● Exercise
From the first line to the last, give the data again exactly.

====== Given entries

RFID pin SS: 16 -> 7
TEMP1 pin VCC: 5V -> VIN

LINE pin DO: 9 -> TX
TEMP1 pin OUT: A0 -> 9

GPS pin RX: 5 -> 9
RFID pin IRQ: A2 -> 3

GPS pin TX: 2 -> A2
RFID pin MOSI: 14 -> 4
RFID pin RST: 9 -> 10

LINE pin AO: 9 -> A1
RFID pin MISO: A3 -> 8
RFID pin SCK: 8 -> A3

============

● Solution below
RFID pin SS: 16 -> 7
TEMP1 pin VCC: 5V -> VIN

LINE pin DO: 9 -> TX
TEMP1 pin OUT: A0 -> 9

GPS pin RX: 5 -> 9
RFID pin IRQ: A2 -> 3

GPS pin TX: 2 -> A2
RFID pin MOSI: 14 -> 4
RFID pin RST: 9 -> 10

LINE pin AO: 9 -> A1
RFID pin MISO: A3 -> 8
RFID pin SCK: 8 -> A3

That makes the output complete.